#### TASK INSTRUCTIONS
Take the line that contains "segment 'adipose tissue'" and every line after it in the material below, and quote them exactly.

** begin **

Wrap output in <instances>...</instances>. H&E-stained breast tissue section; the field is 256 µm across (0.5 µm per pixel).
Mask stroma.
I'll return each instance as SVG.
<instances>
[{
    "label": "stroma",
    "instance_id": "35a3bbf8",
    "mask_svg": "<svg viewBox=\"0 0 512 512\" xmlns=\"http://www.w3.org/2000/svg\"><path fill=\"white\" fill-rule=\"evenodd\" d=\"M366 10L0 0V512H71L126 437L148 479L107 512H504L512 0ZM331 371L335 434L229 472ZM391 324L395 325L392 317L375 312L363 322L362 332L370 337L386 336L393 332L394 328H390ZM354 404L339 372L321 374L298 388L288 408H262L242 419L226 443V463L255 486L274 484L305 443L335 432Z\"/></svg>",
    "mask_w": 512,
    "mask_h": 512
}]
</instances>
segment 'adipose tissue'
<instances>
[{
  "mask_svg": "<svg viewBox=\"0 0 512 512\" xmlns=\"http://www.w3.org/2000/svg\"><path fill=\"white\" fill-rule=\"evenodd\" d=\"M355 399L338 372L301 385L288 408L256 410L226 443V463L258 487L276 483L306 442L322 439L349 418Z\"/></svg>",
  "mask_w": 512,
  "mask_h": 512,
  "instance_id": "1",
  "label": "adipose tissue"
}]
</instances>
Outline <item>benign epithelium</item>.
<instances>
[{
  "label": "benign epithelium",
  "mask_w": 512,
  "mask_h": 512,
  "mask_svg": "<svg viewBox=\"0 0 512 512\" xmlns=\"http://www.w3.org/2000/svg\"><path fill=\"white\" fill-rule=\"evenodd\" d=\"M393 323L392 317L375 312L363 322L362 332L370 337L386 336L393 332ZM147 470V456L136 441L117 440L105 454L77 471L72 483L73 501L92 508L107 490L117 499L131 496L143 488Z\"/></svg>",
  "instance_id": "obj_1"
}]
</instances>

** end **

#### PROBLEM SOLUTION
segment 'adipose tissue'
<instances>
[{
  "mask_svg": "<svg viewBox=\"0 0 512 512\" xmlns=\"http://www.w3.org/2000/svg\"><path fill=\"white\" fill-rule=\"evenodd\" d=\"M355 399L338 372L301 385L288 408L256 410L226 443V463L258 487L276 483L306 442L322 439L349 418Z\"/></svg>",
  "mask_w": 512,
  "mask_h": 512,
  "instance_id": "1",
  "label": "adipose tissue"
}]
</instances>
Outline <item>benign epithelium</item>.
<instances>
[{
  "label": "benign epithelium",
  "mask_w": 512,
  "mask_h": 512,
  "mask_svg": "<svg viewBox=\"0 0 512 512\" xmlns=\"http://www.w3.org/2000/svg\"><path fill=\"white\" fill-rule=\"evenodd\" d=\"M393 323L392 317L375 312L363 322L362 332L370 337L386 336L393 332ZM147 470V456L136 441L117 440L105 454L77 471L72 483L73 501L92 508L107 490L117 499L131 496L143 488Z\"/></svg>",
  "instance_id": "obj_1"
}]
</instances>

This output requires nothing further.